Segment Open
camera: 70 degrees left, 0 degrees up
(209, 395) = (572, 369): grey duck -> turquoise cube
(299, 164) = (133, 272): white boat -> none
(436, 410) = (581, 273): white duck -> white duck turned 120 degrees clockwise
Segment Closed
Segment Open
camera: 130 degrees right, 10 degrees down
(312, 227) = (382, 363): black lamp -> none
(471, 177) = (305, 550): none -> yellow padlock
Segment Closed
▸ Assignment
For this exercise, repeat exactly the lines of the data above from the one with "(209, 395) = (572, 369): grey" down to the one with "(436, 410) = (581, 273): white", both end lines included.

▸ Written response
(209, 395) = (572, 369): grey duck -> turquoise cube
(299, 164) = (133, 272): white boat -> none
(436, 410) = (581, 273): white duck -> white duck turned 120 degrees clockwise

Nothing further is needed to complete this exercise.